Your copy of the data should leave out the images and match everything else exactly.

The data:

↓

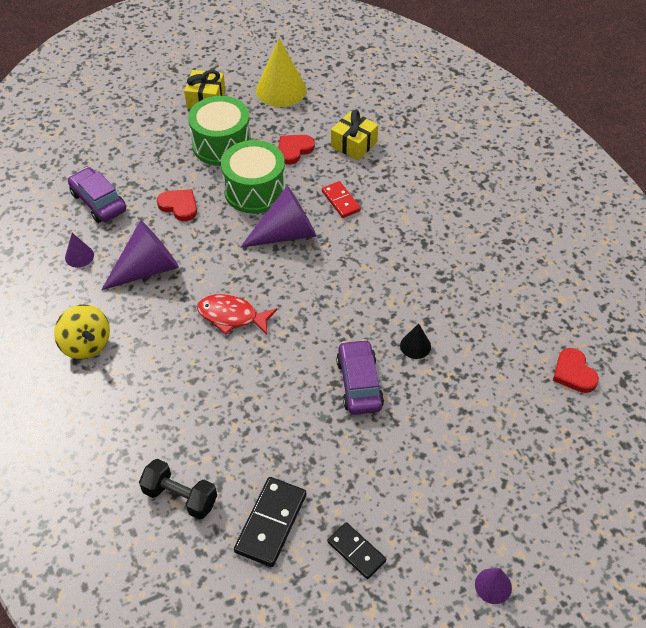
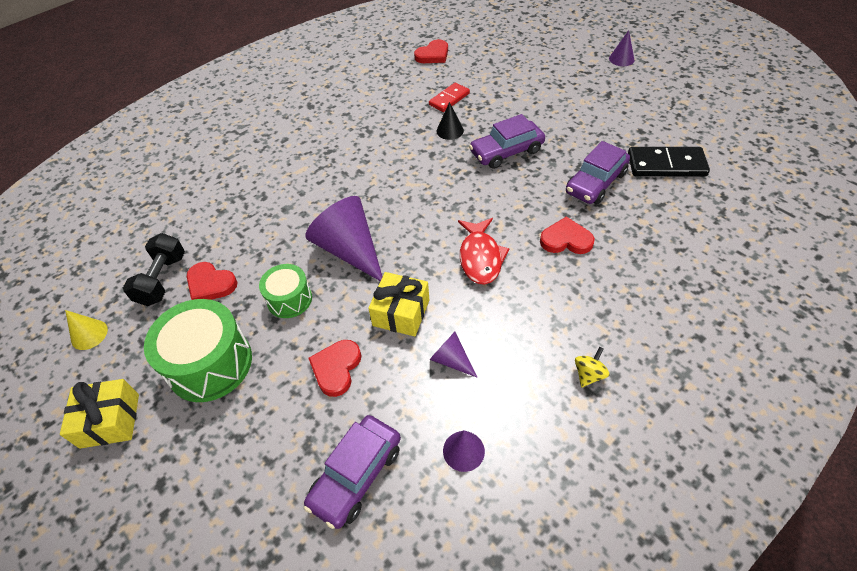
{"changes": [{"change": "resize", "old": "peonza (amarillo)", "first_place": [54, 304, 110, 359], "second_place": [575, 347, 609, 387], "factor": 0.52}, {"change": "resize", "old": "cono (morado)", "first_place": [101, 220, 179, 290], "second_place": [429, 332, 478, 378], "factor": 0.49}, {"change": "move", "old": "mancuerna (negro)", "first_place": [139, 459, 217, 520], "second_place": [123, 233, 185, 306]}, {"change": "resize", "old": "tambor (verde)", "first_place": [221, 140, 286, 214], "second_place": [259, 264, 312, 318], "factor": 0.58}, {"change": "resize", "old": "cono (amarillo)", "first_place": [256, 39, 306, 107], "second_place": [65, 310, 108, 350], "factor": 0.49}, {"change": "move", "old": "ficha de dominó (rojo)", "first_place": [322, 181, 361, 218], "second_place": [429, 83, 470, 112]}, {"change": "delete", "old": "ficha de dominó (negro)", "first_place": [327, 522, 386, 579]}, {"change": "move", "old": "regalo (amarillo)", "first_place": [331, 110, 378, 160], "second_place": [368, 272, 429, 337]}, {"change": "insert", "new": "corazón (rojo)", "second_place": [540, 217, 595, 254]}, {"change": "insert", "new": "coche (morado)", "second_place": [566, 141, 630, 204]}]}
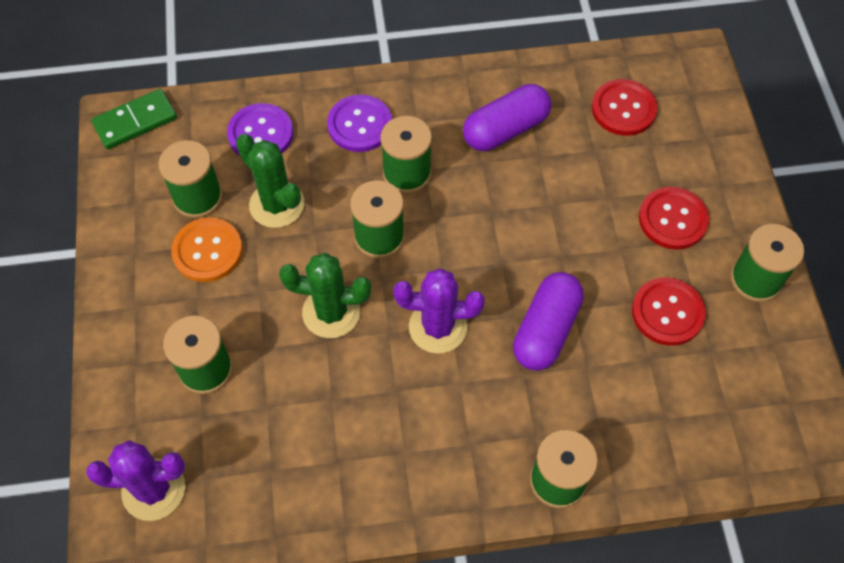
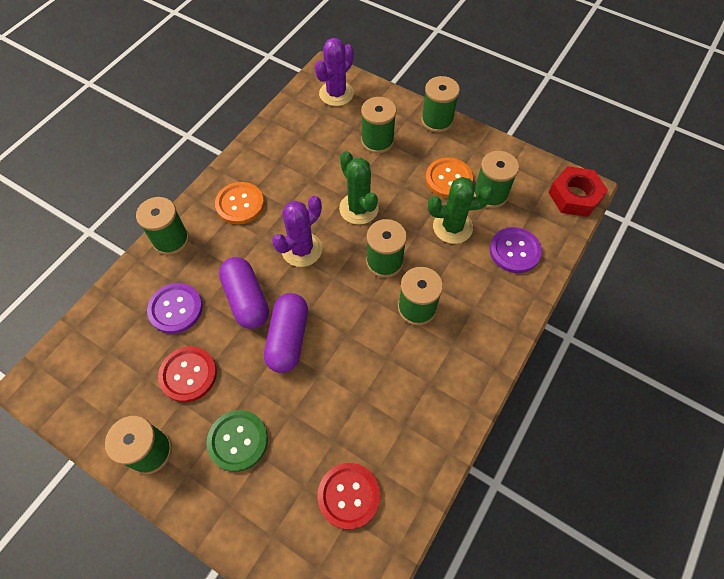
{"changes": [{"change": "replace", "old": "ficha de dominó (verde)", "new": "tuerca (rojo)", "first_place": [91, 89, 177, 149], "second_place": [548, 166, 608, 217]}, {"change": "rotate", "old": "cactus (verde)", "first_place": [279, 253, 371, 338], "second_place": [339, 151, 379, 225], "degrees": -75}, {"change": "move", "old": "botón (morado)", "first_place": [327, 95, 392, 152], "second_place": [147, 283, 203, 334]}, {"change": "move", "old": "cápsula (morado)", "first_place": [463, 84, 551, 151], "second_place": [264, 293, 308, 373]}, {"change": "recolor", "old": "botón (rojo)", "new": "botón (verde)", "first_place": [639, 187, 709, 249], "second_place": [207, 410, 268, 472]}, {"change": "insert", "new": "botón (naranja)", "second_place": [215, 182, 264, 224]}, {"change": "insert", "new": "carrete (verde)", "second_place": [421, 76, 460, 133]}]}
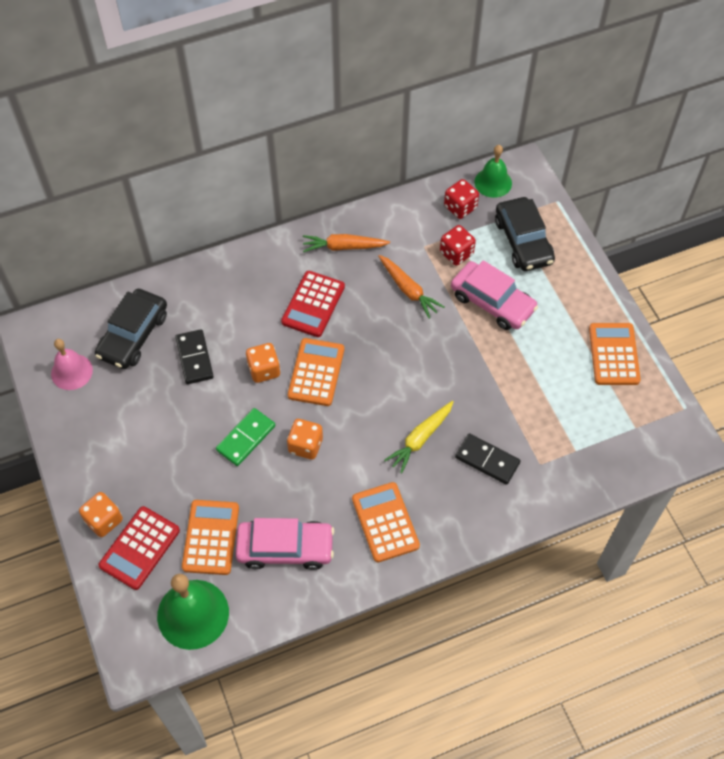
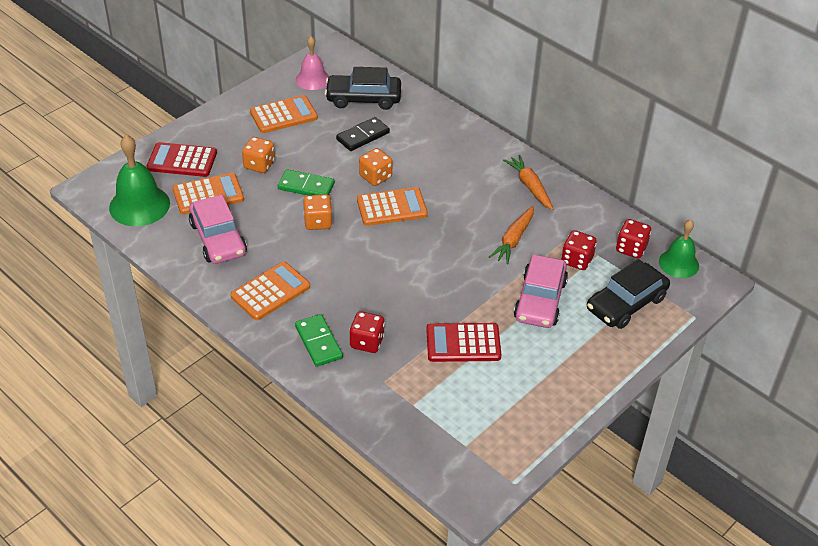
{"changes": [{"change": "move", "old": "dado (naranja)", "first_place": [79, 492, 123, 537], "second_place": [242, 137, 275, 173]}, {"change": "move", "old": "calculadora (rojo)", "first_place": [281, 271, 345, 337], "second_place": [426, 323, 502, 362]}, {"change": "delete", "old": "zanahoria (amarillo)", "first_place": [384, 401, 454, 474]}, {"change": "replace", "old": "ficha de dominó (negro)", "new": "dado (rojo)", "first_place": [455, 433, 520, 485], "second_place": [349, 311, 385, 353]}, {"change": "move", "old": "calculadora (naranja)", "first_place": [589, 323, 641, 385], "second_place": [250, 95, 318, 133]}, {"change": "insert", "new": "ficha de dominó (verde)", "second_place": [295, 314, 343, 367]}]}
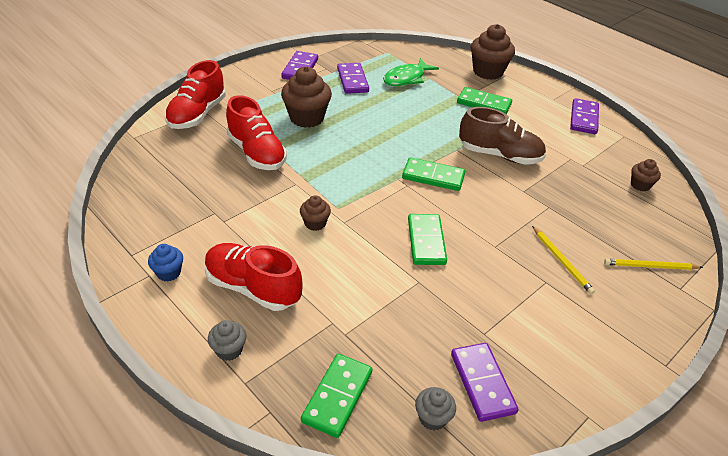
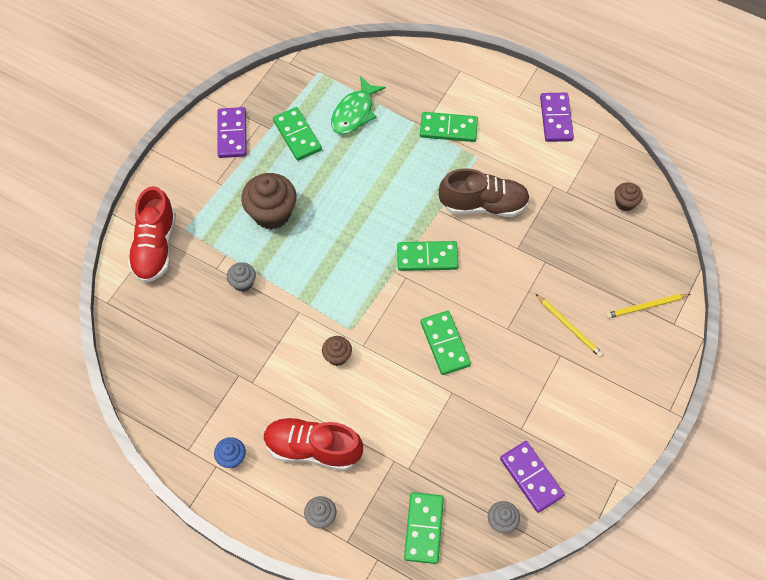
{"changes": [{"change": "replace", "old": "zapato (rojo)", "new": "magdalena (gris)", "first_place": [226, 95, 287, 170], "second_place": [227, 262, 256, 292]}, {"change": "recolor", "old": "ficha de dominó (morado)", "new": "ficha de dominó (verde)", "first_place": [337, 63, 369, 94], "second_place": [273, 107, 322, 161]}, {"change": "delete", "old": "magdalena (marrón)", "first_place": [471, 24, 515, 80]}]}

↑

Problem solution:
{"changes": [{"change": "resize", "old": "peonza (amarillo)", "first_place": [54, 304, 110, 359], "second_place": [575, 347, 609, 387], "factor": 0.52}, {"change": "resize", "old": "cono (morado)", "first_place": [101, 220, 179, 290], "second_place": [429, 332, 478, 378], "factor": 0.49}, {"change": "move", "old": "mancuerna (negro)", "first_place": [139, 459, 217, 520], "second_place": [123, 233, 185, 306]}, {"change": "resize", "old": "tambor (verde)", "first_place": [221, 140, 286, 214], "second_place": [259, 264, 312, 318], "factor": 0.58}, {"change": "resize", "old": "cono (amarillo)", "first_place": [256, 39, 306, 107], "second_place": [65, 310, 108, 350], "factor": 0.49}, {"change": "move", "old": "ficha de dominó (rojo)", "first_place": [322, 181, 361, 218], "second_place": [429, 83, 470, 112]}, {"change": "delete", "old": "ficha de dominó (negro)", "first_place": [327, 522, 386, 579]}, {"change": "move", "old": "regalo (amarillo)", "first_place": [331, 110, 378, 160], "second_place": [368, 272, 429, 337]}, {"change": "insert", "new": "corazón (rojo)", "second_place": [540, 217, 595, 254]}, {"change": "insert", "new": "coche (morado)", "second_place": [566, 141, 630, 204]}]}
{"changes": [{"change": "replace", "old": "ficha de dominó (verde)", "new": "tuerca (rojo)", "first_place": [91, 89, 177, 149], "second_place": [548, 166, 608, 217]}, {"change": "rotate", "old": "cactus (verde)", "first_place": [279, 253, 371, 338], "second_place": [339, 151, 379, 225], "degrees": -75}, {"change": "move", "old": "botón (morado)", "first_place": [327, 95, 392, 152], "second_place": [147, 283, 203, 334]}, {"change": "move", "old": "cápsula (morado)", "first_place": [463, 84, 551, 151], "second_place": [264, 293, 308, 373]}, {"change": "recolor", "old": "botón (rojo)", "new": "botón (verde)", "first_place": [639, 187, 709, 249], "second_place": [207, 410, 268, 472]}, {"change": "insert", "new": "botón (naranja)", "second_place": [215, 182, 264, 224]}, {"change": "insert", "new": "carrete (verde)", "second_place": [421, 76, 460, 133]}]}
{"changes": [{"change": "move", "old": "dado (naranja)", "first_place": [79, 492, 123, 537], "second_place": [242, 137, 275, 173]}, {"change": "move", "old": "calculadora (rojo)", "first_place": [281, 271, 345, 337], "second_place": [426, 323, 502, 362]}, {"change": "delete", "old": "zanahoria (amarillo)", "first_place": [384, 401, 454, 474]}, {"change": "replace", "old": "ficha de dominó (negro)", "new": "dado (rojo)", "first_place": [455, 433, 520, 485], "second_place": [349, 311, 385, 353]}, {"change": "move", "old": "calculadora (naranja)", "first_place": [589, 323, 641, 385], "second_place": [250, 95, 318, 133]}, {"change": "insert", "new": "ficha de dominó (verde)", "second_place": [295, 314, 343, 367]}]}
{"changes": [{"change": "replace", "old": "zapato (rojo)", "new": "magdalena (gris)", "first_place": [226, 95, 287, 170], "second_place": [227, 262, 256, 292]}, {"change": "recolor", "old": "ficha de dominó (morado)", "new": "ficha de dominó (verde)", "first_place": [337, 63, 369, 94], "second_place": [273, 107, 322, 161]}, {"change": "delete", "old": "magdalena (marrón)", "first_place": [471, 24, 515, 80]}]}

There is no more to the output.